## Prompt
Begin at the line below that holds "Bin: [196,11,228,51] ->" and end at the line that holds "payroll.log: [87,464,108,491] ->", transcribing each line exactly and skipping any picture.

## Supplied records
⁂

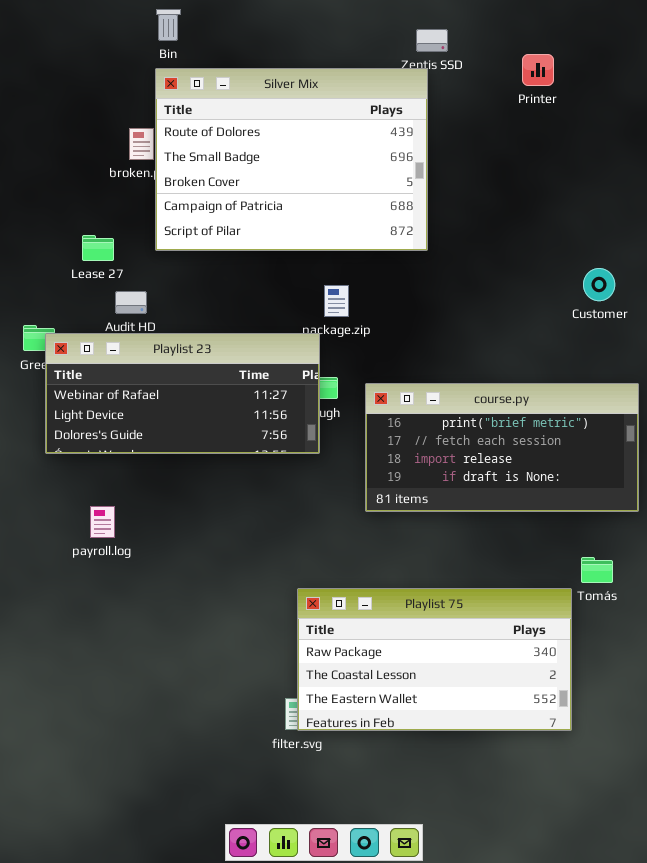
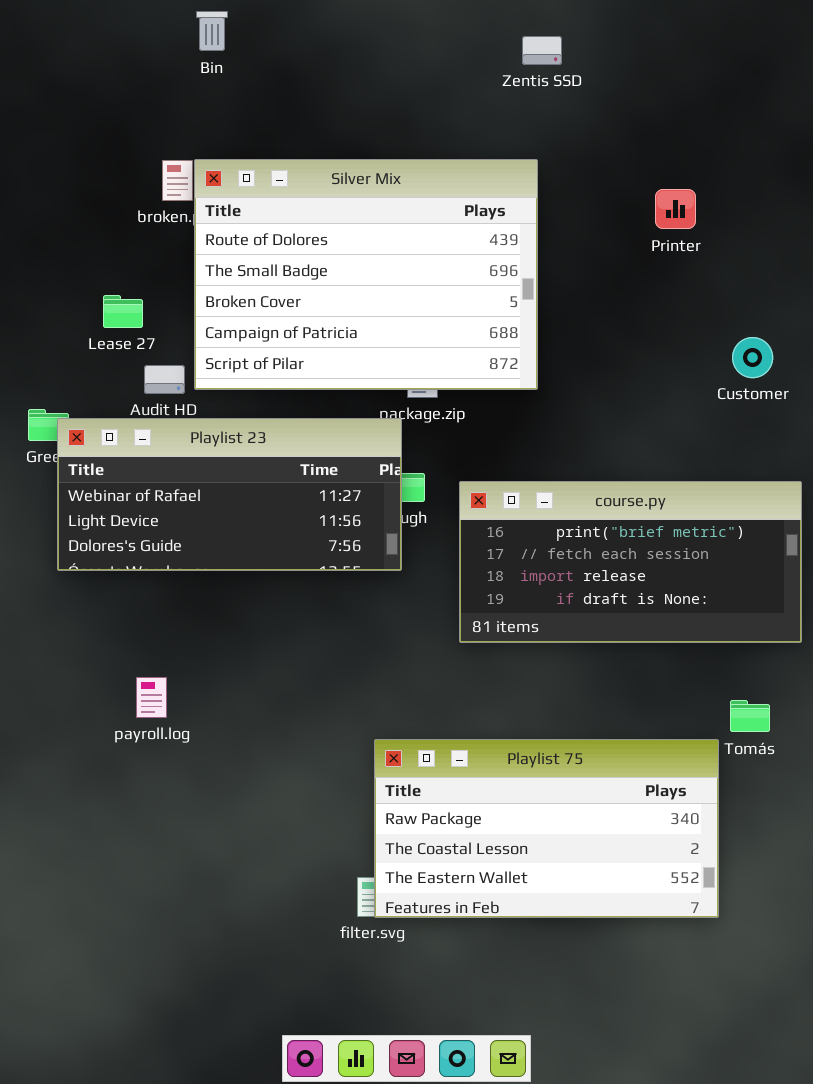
Printer: [522,54,554,86] -> [655,189,696,229], moved
Silver Mix: [155,68,428,251] -> [194,159,538,390], moved
payroll.log: [90,506,115,538] -> [136,677,167,718], moved

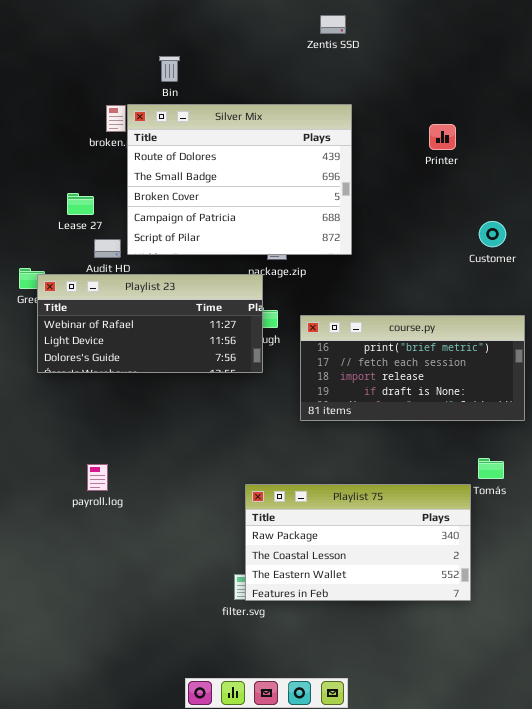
Bin: [196,11,228,51] -> [159,56,180,82], moved
Zentis SSD: [522,36,562,65] -> [320,15,346,34], moved
payroll.log: [136,677,167,718] -> [87,464,108,491], moved

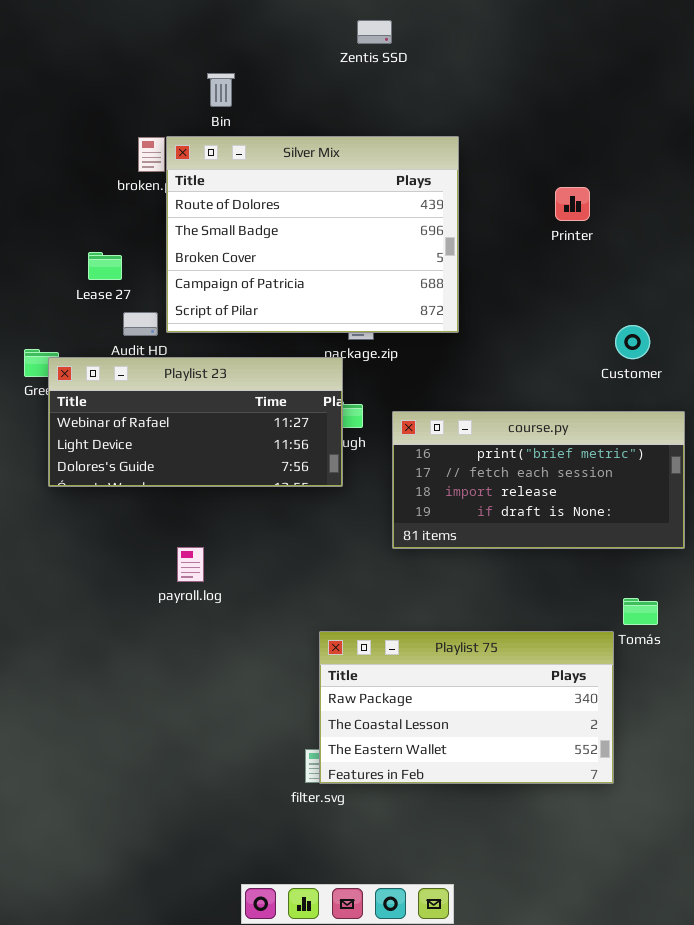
Zentis SSD: [320,15,346,34] -> [357,20,392,44], moved
Printer: [429,124,456,150] -> [555,187,590,221], moved
Customer: [479,221,506,247] -> [615,325,650,359], moved
payroll.log: [87,464,108,491] -> [177,547,204,582], moved

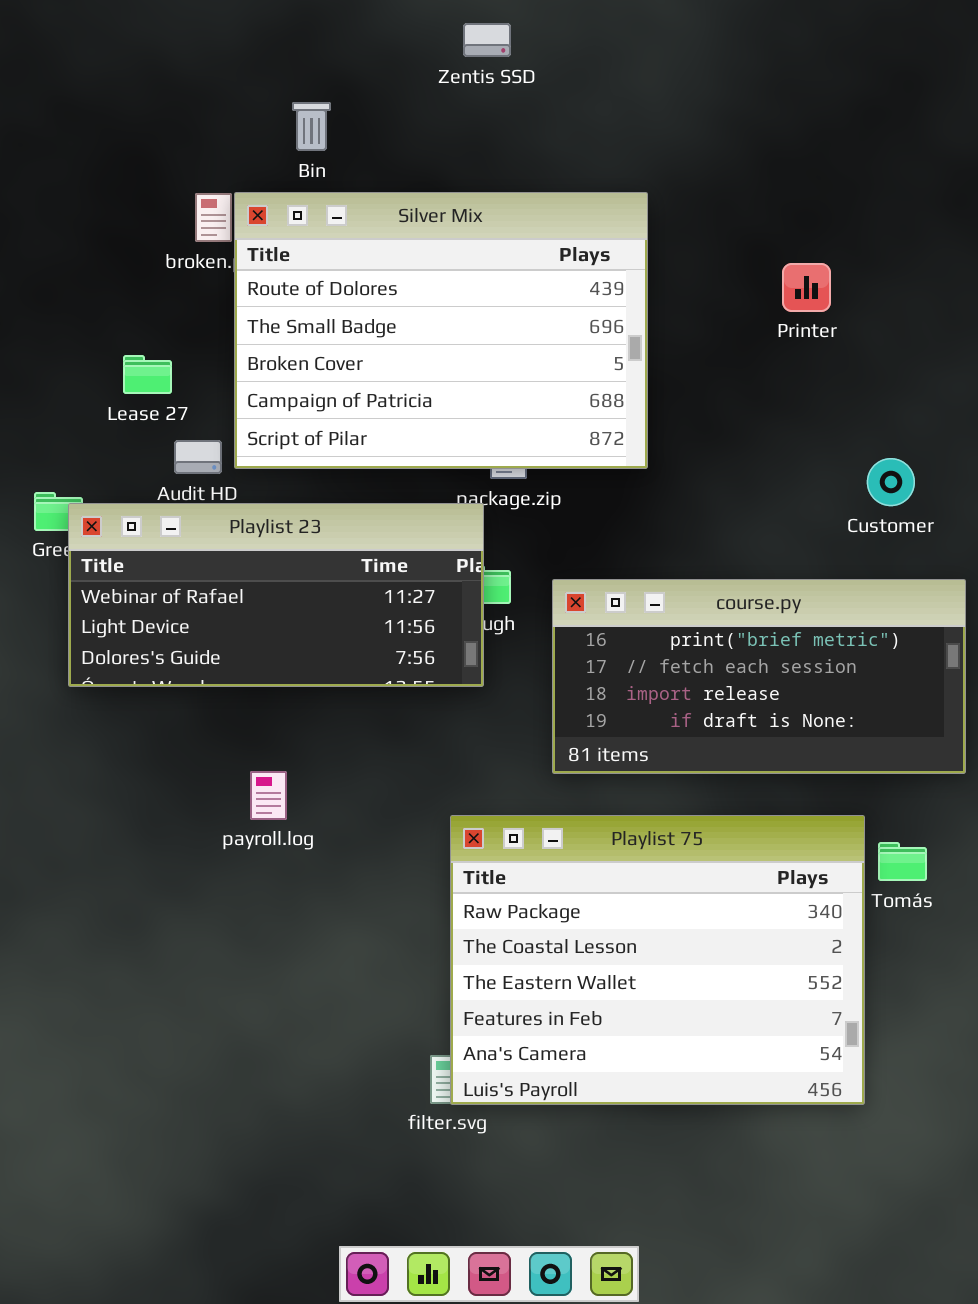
Zentis SSD: [357,20,392,44] -> [463,23,511,57], moved
Playlist 75: [319,631,614,784] -> [450,815,865,1105], resized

⁂

## Result below
Bin: [196,11,228,51] -> [159,56,180,82], moved
Zentis SSD: [522,36,562,65] -> [320,15,346,34], moved
payroll.log: [136,677,167,718] -> [87,464,108,491], moved

Zentis SSD: [320,15,346,34] -> [357,20,392,44], moved
Printer: [429,124,456,150] -> [555,187,590,221], moved
Customer: [479,221,506,247] -> [615,325,650,359], moved
payroll.log: [87,464,108,491] -> [177,547,204,582], moved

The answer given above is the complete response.